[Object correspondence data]
--- --- ---

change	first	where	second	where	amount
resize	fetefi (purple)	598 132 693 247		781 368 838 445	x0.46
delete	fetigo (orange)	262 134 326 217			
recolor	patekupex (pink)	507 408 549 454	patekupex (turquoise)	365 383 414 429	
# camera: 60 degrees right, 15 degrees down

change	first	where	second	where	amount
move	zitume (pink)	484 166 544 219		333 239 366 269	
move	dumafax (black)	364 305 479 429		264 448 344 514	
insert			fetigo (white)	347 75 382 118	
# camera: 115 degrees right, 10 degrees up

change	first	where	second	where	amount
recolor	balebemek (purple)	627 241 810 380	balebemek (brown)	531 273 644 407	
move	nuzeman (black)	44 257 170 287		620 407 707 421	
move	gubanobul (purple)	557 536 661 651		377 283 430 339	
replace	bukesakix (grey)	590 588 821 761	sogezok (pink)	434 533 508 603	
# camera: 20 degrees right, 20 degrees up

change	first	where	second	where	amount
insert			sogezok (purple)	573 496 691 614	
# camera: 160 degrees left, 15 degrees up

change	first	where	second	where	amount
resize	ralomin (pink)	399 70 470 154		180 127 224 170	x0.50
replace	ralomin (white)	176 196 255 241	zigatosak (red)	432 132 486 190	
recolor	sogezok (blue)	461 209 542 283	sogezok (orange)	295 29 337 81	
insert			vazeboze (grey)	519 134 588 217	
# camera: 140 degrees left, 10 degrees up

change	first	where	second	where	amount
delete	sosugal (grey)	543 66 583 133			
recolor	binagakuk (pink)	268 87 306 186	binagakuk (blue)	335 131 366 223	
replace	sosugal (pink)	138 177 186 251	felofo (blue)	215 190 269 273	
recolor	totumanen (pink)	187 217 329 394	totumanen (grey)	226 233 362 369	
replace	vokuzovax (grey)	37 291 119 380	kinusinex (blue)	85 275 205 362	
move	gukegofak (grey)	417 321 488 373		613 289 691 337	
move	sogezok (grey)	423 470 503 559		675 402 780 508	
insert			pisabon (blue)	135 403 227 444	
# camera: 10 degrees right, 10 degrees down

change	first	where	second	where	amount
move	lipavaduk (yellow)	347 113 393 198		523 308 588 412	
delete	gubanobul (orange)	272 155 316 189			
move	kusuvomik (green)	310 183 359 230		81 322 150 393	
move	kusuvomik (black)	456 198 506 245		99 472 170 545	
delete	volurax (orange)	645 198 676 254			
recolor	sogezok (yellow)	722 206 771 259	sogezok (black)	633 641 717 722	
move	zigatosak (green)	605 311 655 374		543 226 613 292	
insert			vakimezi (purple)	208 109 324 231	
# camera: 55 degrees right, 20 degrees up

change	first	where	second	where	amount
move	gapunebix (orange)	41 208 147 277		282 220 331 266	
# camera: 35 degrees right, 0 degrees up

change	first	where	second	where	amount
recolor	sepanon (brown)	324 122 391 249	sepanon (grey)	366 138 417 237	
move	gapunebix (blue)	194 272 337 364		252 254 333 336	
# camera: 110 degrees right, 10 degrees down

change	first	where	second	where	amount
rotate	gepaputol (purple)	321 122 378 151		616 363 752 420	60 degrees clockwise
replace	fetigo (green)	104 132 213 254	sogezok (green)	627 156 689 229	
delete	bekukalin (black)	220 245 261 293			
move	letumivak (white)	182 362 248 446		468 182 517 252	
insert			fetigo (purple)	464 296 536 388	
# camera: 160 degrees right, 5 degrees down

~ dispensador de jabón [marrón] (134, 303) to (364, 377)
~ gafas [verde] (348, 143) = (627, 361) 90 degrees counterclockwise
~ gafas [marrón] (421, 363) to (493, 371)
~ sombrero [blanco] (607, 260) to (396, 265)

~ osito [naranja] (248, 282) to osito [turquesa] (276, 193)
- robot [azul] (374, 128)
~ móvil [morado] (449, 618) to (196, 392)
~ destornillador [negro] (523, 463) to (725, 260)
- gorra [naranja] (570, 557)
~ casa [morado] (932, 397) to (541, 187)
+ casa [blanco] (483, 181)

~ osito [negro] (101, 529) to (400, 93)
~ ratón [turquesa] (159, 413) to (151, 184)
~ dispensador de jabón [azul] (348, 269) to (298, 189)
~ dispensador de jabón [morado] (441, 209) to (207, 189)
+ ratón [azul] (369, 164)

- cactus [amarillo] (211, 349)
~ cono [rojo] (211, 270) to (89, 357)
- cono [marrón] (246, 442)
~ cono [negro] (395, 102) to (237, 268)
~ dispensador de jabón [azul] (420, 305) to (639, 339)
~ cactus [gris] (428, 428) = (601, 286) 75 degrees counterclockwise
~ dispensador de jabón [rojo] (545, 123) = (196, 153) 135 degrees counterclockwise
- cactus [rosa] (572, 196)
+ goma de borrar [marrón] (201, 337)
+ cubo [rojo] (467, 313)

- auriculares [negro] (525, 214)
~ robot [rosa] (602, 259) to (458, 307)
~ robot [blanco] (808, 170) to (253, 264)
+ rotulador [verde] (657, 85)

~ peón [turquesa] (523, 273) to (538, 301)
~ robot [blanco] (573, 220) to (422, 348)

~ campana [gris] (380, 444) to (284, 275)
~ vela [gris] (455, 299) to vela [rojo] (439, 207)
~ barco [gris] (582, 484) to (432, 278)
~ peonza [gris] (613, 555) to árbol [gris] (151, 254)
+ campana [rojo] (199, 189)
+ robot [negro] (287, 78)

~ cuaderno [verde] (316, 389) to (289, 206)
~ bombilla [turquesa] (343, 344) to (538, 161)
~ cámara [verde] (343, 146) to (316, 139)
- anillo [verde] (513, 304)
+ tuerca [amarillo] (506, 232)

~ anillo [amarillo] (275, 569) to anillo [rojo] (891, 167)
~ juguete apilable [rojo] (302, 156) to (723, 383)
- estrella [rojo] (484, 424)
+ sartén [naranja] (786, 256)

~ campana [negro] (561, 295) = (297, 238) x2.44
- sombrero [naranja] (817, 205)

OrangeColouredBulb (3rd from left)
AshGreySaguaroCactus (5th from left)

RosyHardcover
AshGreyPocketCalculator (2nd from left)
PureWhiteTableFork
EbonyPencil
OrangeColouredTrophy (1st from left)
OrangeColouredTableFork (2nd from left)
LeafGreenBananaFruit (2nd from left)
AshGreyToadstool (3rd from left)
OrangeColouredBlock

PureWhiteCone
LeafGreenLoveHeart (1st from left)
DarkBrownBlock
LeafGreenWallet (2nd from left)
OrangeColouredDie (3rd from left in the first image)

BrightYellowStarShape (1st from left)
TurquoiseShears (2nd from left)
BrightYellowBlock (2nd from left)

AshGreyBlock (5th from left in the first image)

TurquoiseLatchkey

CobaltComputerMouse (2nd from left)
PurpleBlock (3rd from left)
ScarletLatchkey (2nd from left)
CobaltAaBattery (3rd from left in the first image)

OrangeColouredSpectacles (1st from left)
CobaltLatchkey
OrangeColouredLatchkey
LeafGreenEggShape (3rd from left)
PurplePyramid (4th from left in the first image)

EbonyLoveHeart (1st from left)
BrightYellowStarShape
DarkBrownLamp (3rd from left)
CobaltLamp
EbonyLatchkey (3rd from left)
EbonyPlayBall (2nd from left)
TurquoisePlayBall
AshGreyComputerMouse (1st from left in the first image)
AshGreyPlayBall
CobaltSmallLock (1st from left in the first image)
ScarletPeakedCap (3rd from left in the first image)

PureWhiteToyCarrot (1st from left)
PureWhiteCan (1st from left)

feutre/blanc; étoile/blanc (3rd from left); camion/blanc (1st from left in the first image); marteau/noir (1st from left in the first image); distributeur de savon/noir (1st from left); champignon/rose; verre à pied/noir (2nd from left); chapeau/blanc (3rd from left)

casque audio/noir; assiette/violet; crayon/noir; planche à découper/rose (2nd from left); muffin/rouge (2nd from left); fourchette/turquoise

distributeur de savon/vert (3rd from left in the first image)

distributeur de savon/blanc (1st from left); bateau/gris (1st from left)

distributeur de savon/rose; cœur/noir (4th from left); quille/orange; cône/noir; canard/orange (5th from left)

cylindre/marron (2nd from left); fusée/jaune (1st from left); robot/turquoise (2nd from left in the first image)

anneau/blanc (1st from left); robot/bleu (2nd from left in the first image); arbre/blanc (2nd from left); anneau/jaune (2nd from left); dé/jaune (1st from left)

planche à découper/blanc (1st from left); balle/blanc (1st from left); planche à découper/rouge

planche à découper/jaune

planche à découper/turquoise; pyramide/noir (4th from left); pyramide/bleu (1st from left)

--- --- ---

What to do. When you answer, output each line of the data exactly as given, from its first line up to and including the one with "383 414 429".

Exercise response.
change	first	where	second	where	amount
resize	fetefi (purple)	598 132 693 247		781 368 838 445	x0.46
delete	fetigo (orange)	262 134 326 217			
recolor	patekupex (pink)	507 408 549 454	patekupex (turquoise)	365 383 414 429	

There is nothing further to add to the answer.